>>>

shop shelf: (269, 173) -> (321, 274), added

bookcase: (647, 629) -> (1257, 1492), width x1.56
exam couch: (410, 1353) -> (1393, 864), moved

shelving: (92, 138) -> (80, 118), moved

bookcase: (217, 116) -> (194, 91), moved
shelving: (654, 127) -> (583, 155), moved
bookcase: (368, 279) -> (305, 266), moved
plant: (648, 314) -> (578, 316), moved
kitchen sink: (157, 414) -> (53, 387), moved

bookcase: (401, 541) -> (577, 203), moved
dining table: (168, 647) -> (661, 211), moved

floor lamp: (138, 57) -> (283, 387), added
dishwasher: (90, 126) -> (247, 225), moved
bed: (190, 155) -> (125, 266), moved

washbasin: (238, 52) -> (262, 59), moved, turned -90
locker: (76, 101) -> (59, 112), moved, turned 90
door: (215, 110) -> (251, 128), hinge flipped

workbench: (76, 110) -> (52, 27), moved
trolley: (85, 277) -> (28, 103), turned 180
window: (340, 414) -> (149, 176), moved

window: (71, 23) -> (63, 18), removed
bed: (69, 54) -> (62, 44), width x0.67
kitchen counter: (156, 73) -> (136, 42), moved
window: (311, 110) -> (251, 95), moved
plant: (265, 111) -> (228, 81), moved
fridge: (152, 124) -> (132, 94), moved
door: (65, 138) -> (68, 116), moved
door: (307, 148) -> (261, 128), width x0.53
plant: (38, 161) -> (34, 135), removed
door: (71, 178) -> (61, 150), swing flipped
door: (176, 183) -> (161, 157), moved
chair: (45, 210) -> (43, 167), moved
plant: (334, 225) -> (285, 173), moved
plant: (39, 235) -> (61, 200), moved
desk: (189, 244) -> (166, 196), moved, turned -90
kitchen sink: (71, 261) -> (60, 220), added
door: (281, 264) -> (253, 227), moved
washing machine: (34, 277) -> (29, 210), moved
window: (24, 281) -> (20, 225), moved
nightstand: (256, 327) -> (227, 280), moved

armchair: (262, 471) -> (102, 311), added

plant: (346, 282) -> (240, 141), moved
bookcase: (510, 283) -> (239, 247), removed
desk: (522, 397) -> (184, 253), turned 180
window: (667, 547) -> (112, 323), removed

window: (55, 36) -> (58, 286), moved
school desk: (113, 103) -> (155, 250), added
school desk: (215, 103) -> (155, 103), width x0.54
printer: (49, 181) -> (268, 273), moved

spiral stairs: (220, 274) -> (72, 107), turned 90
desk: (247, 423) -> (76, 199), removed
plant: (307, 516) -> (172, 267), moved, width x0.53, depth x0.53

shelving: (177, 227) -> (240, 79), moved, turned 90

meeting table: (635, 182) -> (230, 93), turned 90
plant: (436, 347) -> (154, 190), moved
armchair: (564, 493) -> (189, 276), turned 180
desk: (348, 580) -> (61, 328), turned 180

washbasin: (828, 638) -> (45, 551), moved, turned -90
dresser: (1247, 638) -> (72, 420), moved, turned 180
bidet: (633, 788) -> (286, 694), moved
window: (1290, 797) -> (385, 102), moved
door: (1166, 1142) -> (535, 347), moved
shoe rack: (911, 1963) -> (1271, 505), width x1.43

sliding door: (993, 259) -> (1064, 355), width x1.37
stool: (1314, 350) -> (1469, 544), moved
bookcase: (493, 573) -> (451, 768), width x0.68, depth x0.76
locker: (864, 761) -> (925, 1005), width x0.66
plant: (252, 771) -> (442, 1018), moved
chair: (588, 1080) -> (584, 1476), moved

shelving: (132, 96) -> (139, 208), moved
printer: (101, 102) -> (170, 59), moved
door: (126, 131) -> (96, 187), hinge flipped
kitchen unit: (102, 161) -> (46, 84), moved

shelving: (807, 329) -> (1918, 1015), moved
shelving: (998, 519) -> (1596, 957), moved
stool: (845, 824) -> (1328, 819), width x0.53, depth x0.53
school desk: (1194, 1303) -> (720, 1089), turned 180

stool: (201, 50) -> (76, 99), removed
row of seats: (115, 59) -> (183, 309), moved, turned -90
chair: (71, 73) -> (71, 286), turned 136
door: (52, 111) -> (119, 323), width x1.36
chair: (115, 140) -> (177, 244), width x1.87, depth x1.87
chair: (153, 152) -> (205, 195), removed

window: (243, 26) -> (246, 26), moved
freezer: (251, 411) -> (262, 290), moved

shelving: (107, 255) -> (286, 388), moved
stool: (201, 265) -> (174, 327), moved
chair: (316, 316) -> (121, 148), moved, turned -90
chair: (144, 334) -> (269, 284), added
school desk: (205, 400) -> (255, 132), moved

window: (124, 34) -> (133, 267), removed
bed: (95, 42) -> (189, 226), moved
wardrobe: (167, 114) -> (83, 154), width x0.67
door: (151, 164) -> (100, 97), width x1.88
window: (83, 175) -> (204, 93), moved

<<<

● Your task: Using the entries above, give again each line from the one containing "door: (126, 131) -> (96, 187), hinge flipped" through the last line, exactly and only those.

● Response to this exercise:
door: (126, 131) -> (96, 187), hinge flipped
kitchen unit: (102, 161) -> (46, 84), moved

shelving: (807, 329) -> (1918, 1015), moved
shelving: (998, 519) -> (1596, 957), moved
stool: (845, 824) -> (1328, 819), width x0.53, depth x0.53
school desk: (1194, 1303) -> (720, 1089), turned 180

stool: (201, 50) -> (76, 99), removed
row of seats: (115, 59) -> (183, 309), moved, turned -90
chair: (71, 73) -> (71, 286), turned 136
door: (52, 111) -> (119, 323), width x1.36
chair: (115, 140) -> (177, 244), width x1.87, depth x1.87
chair: (153, 152) -> (205, 195), removed

window: (243, 26) -> (246, 26), moved
freezer: (251, 411) -> (262, 290), moved

shelving: (107, 255) -> (286, 388), moved
stool: (201, 265) -> (174, 327), moved
chair: (316, 316) -> (121, 148), moved, turned -90
chair: (144, 334) -> (269, 284), added
school desk: (205, 400) -> (255, 132), moved

window: (124, 34) -> (133, 267), removed
bed: (95, 42) -> (189, 226), moved
wardrobe: (167, 114) -> (83, 154), width x0.67
door: (151, 164) -> (100, 97), width x1.88
window: (83, 175) -> (204, 93), moved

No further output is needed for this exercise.